**Short task**.
Identify every line in the material below that contains the string "right" and copy each such line in full. Matching is case-sensitive.

**Material for this task**.
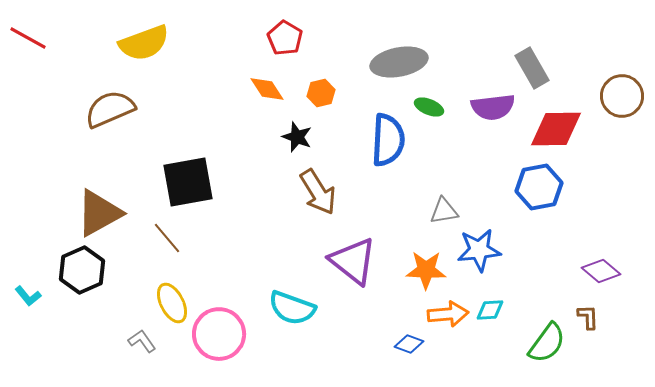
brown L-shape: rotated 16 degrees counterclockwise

---

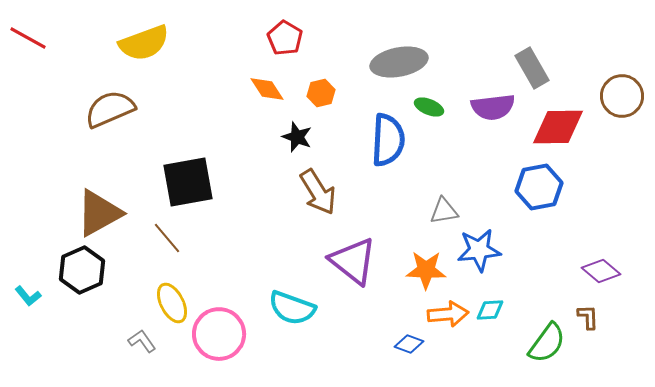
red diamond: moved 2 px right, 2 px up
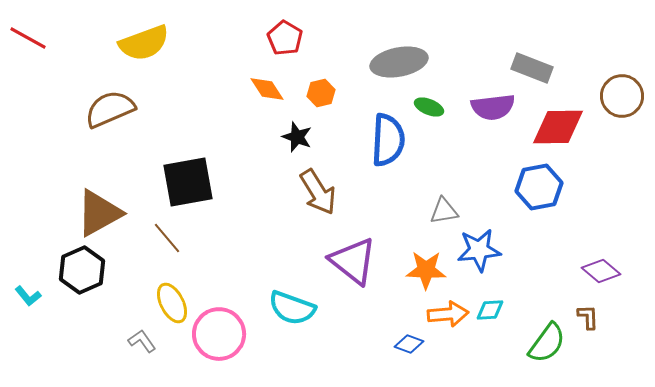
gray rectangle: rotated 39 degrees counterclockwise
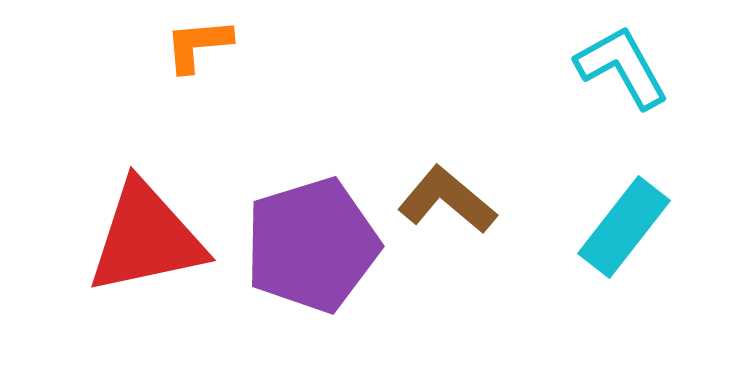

* * *

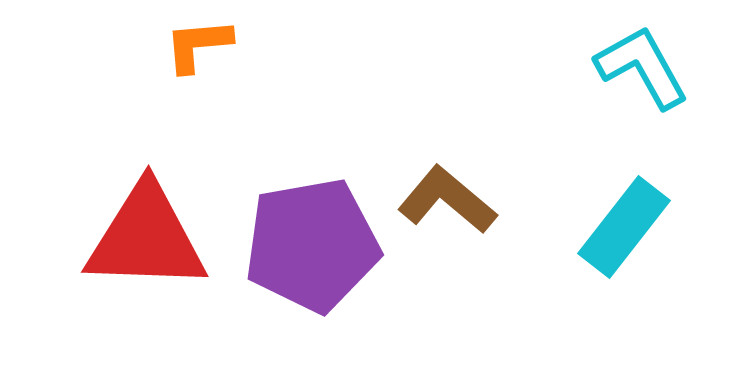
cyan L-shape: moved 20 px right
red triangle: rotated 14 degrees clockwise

**Solution below**.
red diamond: moved 2 px right, 2 px up
cyan L-shape: moved 20 px right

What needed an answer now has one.